| Action item |
Every line of the entries that holds the word "turquoise" is to be copied.

| Available records |
+ + + +

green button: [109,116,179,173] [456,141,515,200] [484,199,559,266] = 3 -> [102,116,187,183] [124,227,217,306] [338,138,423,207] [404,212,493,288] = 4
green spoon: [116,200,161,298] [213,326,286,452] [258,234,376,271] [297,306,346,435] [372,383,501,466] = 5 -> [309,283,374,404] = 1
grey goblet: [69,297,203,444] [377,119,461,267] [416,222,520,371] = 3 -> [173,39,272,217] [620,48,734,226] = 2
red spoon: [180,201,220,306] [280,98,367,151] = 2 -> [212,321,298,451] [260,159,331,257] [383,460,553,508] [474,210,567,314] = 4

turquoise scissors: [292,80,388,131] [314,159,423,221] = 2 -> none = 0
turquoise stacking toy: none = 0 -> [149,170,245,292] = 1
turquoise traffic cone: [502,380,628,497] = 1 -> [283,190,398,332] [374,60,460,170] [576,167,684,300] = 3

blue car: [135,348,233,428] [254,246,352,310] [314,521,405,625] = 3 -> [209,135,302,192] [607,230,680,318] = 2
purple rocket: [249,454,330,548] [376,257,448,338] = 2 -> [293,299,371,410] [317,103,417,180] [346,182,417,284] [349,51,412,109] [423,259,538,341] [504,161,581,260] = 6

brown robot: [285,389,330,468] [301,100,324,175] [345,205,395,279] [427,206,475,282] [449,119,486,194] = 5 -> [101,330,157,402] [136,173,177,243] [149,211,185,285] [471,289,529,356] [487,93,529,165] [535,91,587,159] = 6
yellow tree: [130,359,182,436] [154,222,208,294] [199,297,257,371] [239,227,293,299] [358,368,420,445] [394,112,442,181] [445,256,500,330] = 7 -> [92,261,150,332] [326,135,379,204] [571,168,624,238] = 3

+ + + +

| Written reply |
turquoise scissors: [292,80,388,131] [314,159,423,221] = 2 -> none = 0
turquoise stacking toy: none = 0 -> [149,170,245,292] = 1
turquoise traffic cone: [502,380,628,497] = 1 -> [283,190,398,332] [374,60,460,170] [576,167,684,300] = 3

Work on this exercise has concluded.